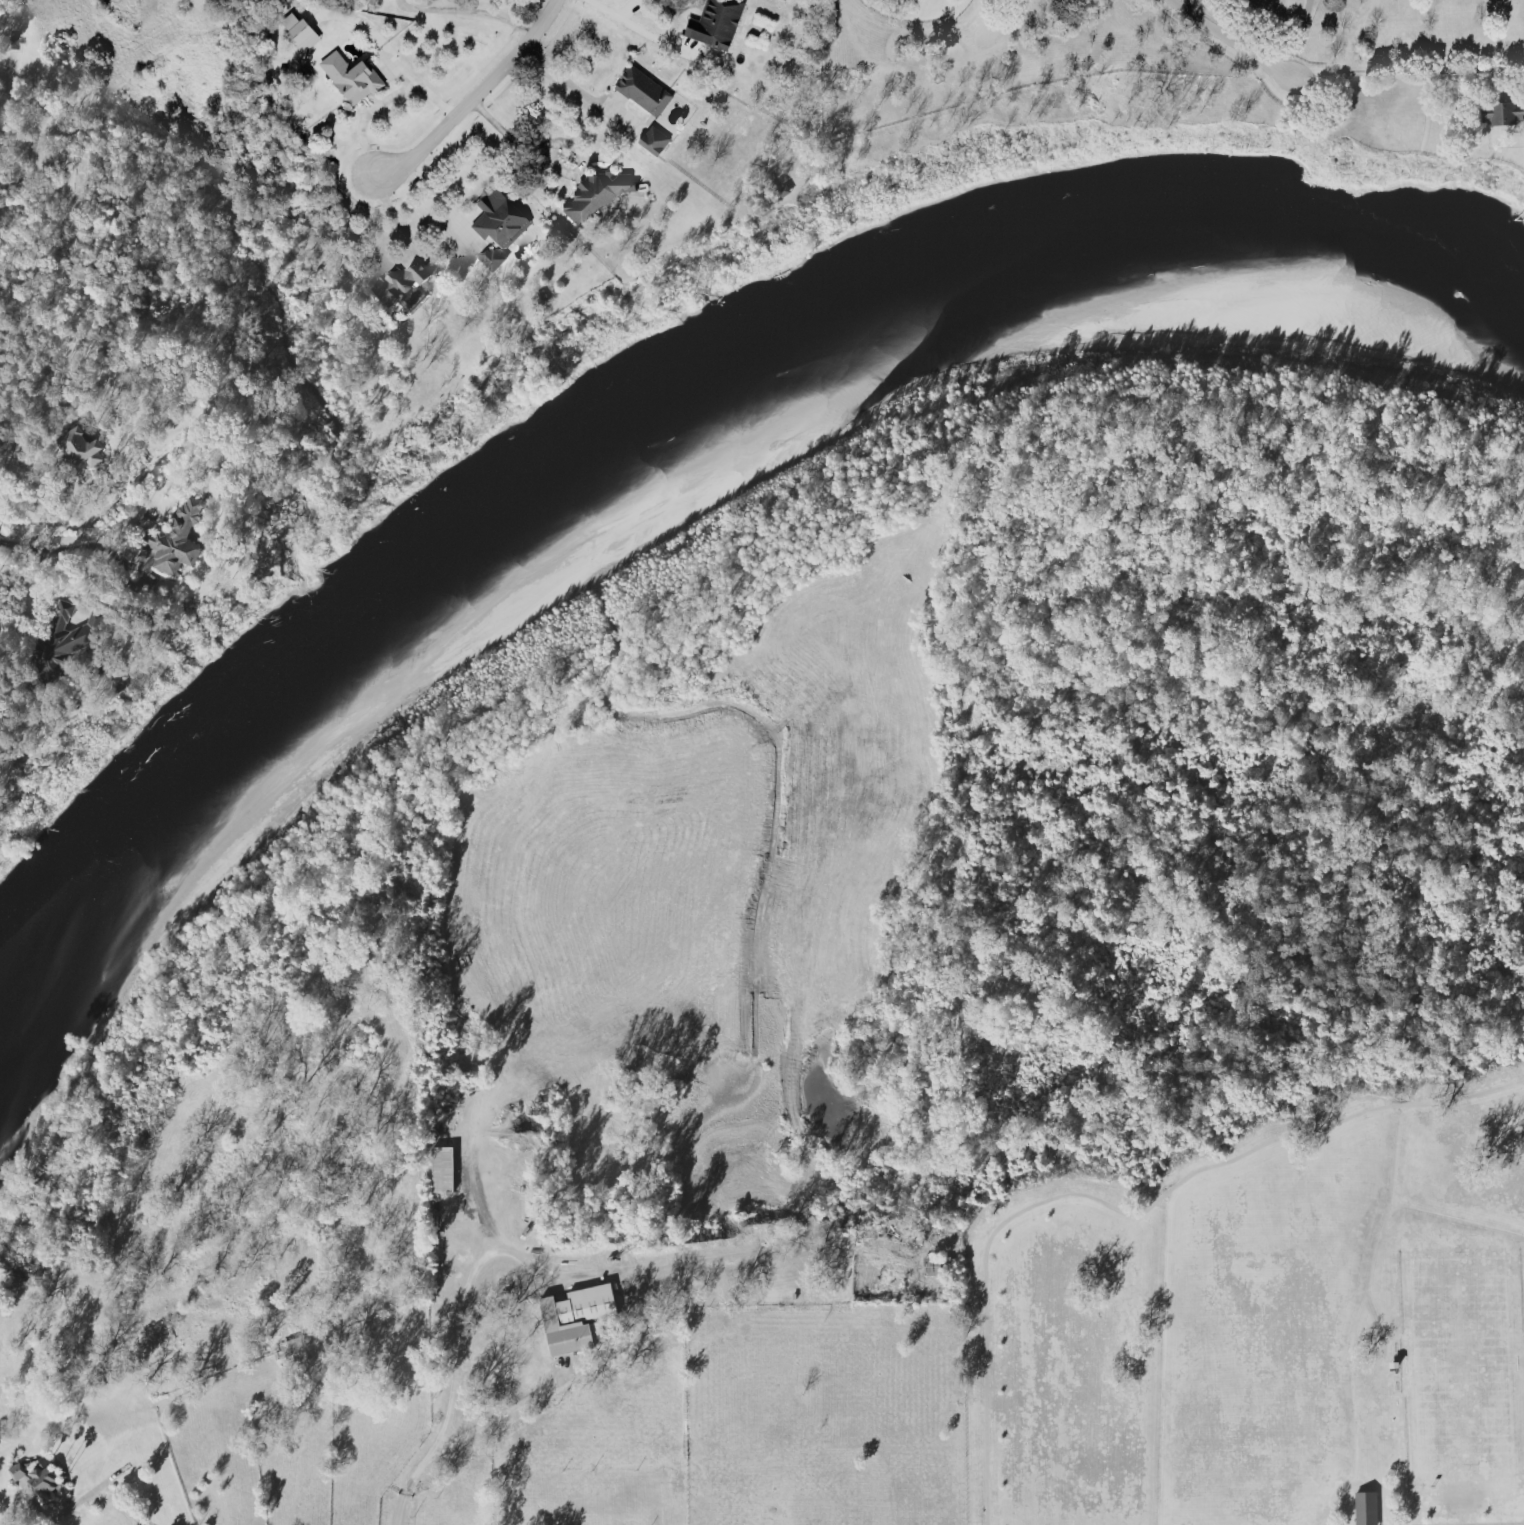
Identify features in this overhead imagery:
road: (628, 7)
road: (468, 10)
building: (715, 22)
road: (641, 26)
building: (298, 29)
road: (1293, 34)
road: (1231, 37)
road: (1407, 72)
building: (351, 74)
road: (565, 77)
road: (416, 82)
building: (642, 88)
road: (469, 92)
building: (1503, 115)
road: (361, 116)
road: (511, 133)
building: (652, 137)
building: (75, 180)
building: (597, 193)
building: (498, 216)
road: (397, 220)
building: (490, 258)
building: (398, 283)
river: (659, 389)
building: (81, 447)
building: (177, 540)
road: (60, 550)
road: (17, 612)
building: (66, 642)
building: (443, 1170)
road: (1119, 1209)
building: (576, 1319)
road: (459, 1328)
building: (292, 1355)
park: (1461, 1365)
road: (500, 1417)
building: (17, 1472)
building: (45, 1482)
road: (120, 1507)
building: (1366, 1509)
road: (404, 1515)
road: (141, 1524)
road: (1522, 1524)

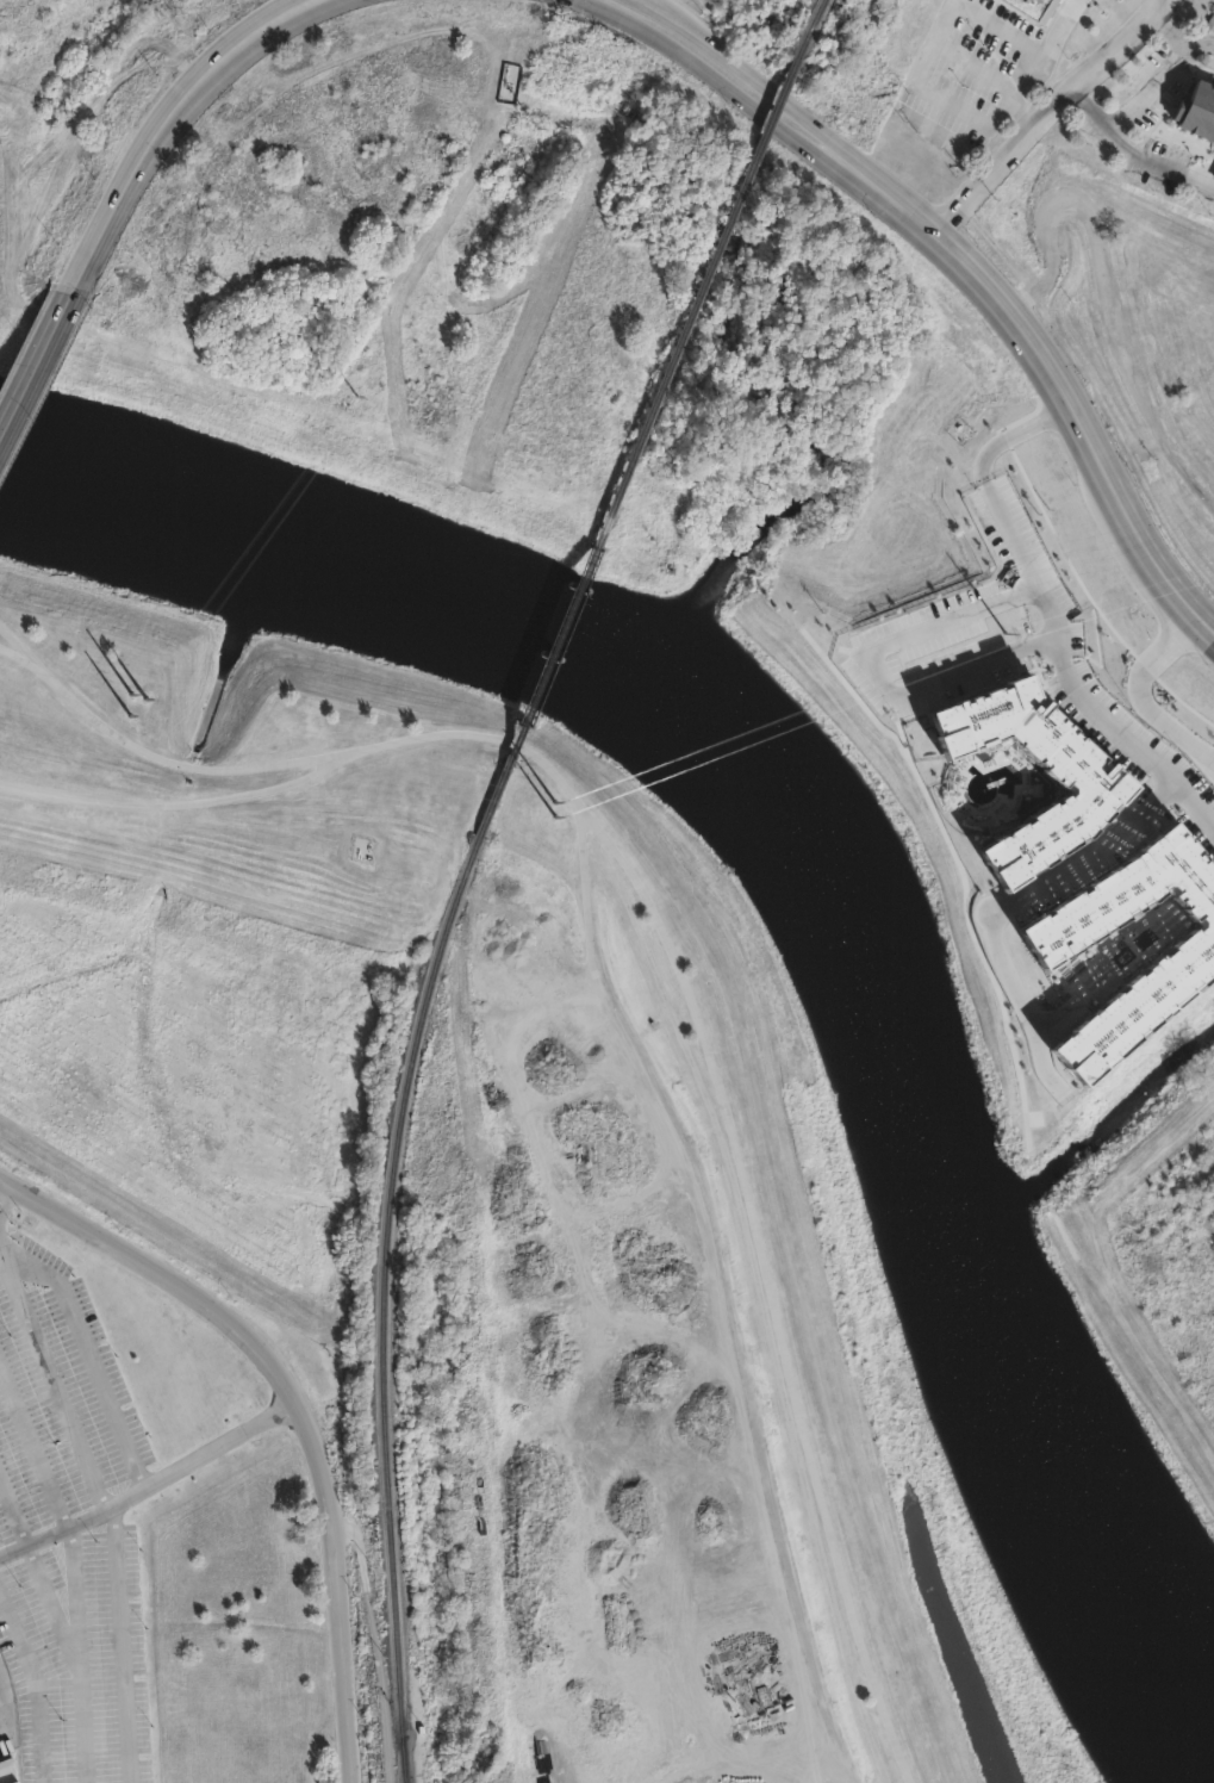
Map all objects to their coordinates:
building: (1060, 0)
road: (586, 1)
building: (1029, 9)
railway: (810, 28)
road: (1200, 41)
road: (1034, 65)
road: (750, 70)
road: (716, 79)
road: (1146, 93)
road: (1048, 112)
building: (1199, 121)
road: (167, 122)
power tower: (527, 143)
road: (1157, 166)
building: (1213, 178)
road: (36, 358)
road: (1055, 371)
power tower: (347, 411)
railway: (639, 446)
road: (1060, 606)
power tower: (1006, 631)
road: (16, 642)
road: (897, 664)
road: (1155, 684)
power tower: (144, 710)
building: (1085, 794)
road: (167, 804)
power tower: (537, 810)
river: (849, 873)
road: (1023, 897)
building: (1042, 953)
road: (607, 985)
road: (3, 1197)
railway: (387, 1304)
road: (765, 1307)
road: (90, 1358)
road: (51, 1381)
road: (296, 1408)
road: (32, 1451)
road: (149, 1483)
road: (12, 1515)
parking lot: (67, 1529)
road: (75, 1604)
road: (375, 1644)
road: (121, 1645)
road: (74, 1659)
road: (35, 1685)
railway: (402, 1766)
road: (805, 1766)

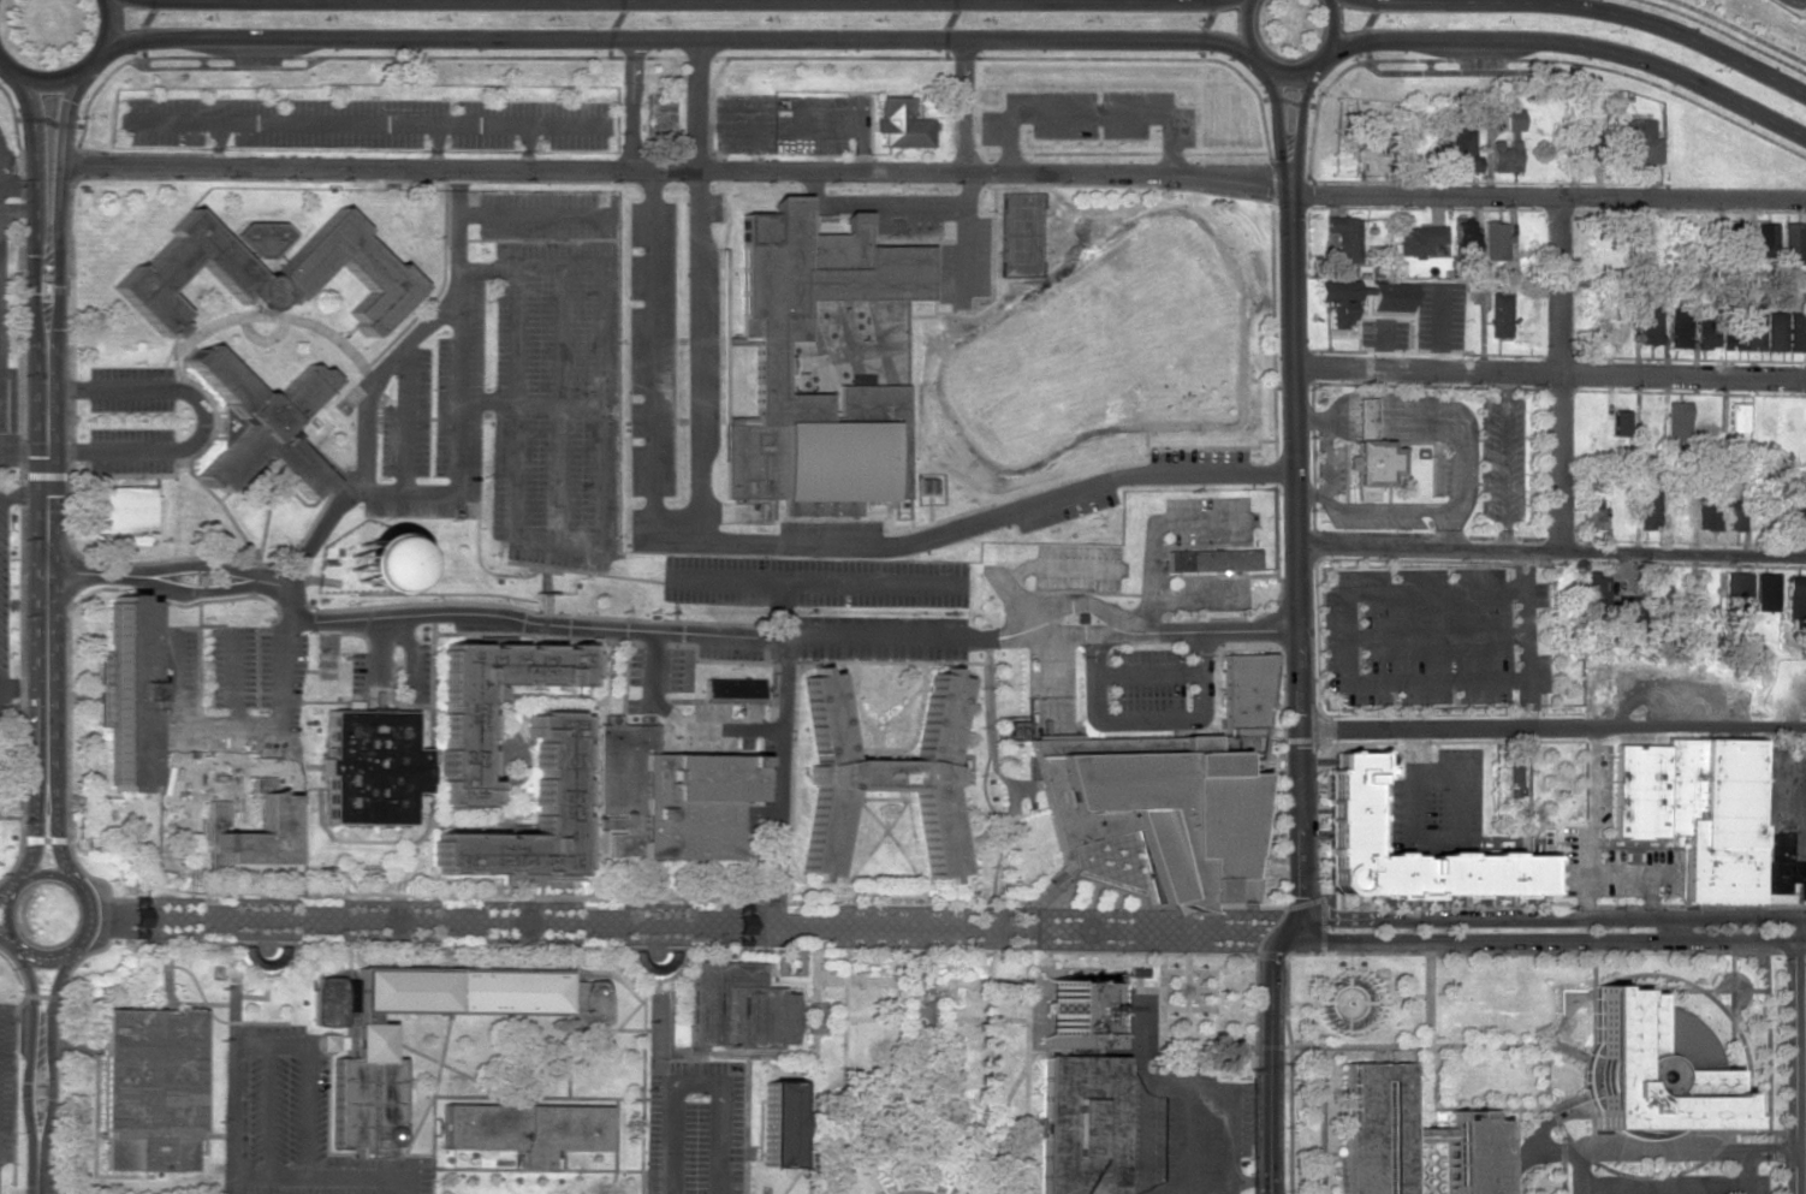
◇ ◇ ◇ ◇
### Your goal
Leaving every image behind, repeat the data in full and exactly.

### Solved problem
Identify features in this overhead imagery:
road: (628, 7)
road: (468, 10)
building: (715, 22)
road: (641, 26)
building: (298, 29)
road: (1293, 34)
road: (1231, 37)
road: (1407, 72)
building: (351, 74)
road: (565, 77)
road: (416, 82)
building: (642, 88)
road: (469, 92)
building: (1503, 115)
road: (361, 116)
road: (511, 133)
building: (652, 137)
building: (75, 180)
building: (597, 193)
building: (498, 216)
road: (397, 220)
building: (490, 258)
building: (398, 283)
river: (659, 389)
building: (81, 447)
building: (177, 540)
road: (60, 550)
road: (17, 612)
building: (66, 642)
building: (443, 1170)
road: (1119, 1209)
building: (576, 1319)
road: (459, 1328)
building: (292, 1355)
park: (1461, 1365)
road: (500, 1417)
building: (17, 1472)
building: (45, 1482)
road: (120, 1507)
building: (1366, 1509)
road: (404, 1515)
road: (141, 1524)
road: (1522, 1524)

Map all objects to their coordinates:
building: (1060, 0)
road: (586, 1)
building: (1029, 9)
railway: (810, 28)
road: (1200, 41)
road: (1034, 65)
road: (750, 70)
road: (716, 79)
road: (1146, 93)
road: (1048, 112)
building: (1199, 121)
road: (167, 122)
power tower: (527, 143)
road: (1157, 166)
building: (1213, 178)
road: (36, 358)
road: (1055, 371)
power tower: (347, 411)
railway: (639, 446)
road: (1060, 606)
power tower: (1006, 631)
road: (16, 642)
road: (897, 664)
road: (1155, 684)
power tower: (144, 710)
building: (1085, 794)
road: (167, 804)
power tower: (537, 810)
river: (849, 873)
road: (1023, 897)
building: (1042, 953)
road: (607, 985)
road: (3, 1197)
railway: (387, 1304)
road: (765, 1307)
road: (90, 1358)
road: (51, 1381)
road: (296, 1408)
road: (32, 1451)
road: (149, 1483)
road: (12, 1515)
parking lot: (67, 1529)
road: (75, 1604)
road: (375, 1644)
road: (121, 1645)
road: (74, 1659)
road: (35, 1685)
railway: (402, 1766)
road: (805, 1766)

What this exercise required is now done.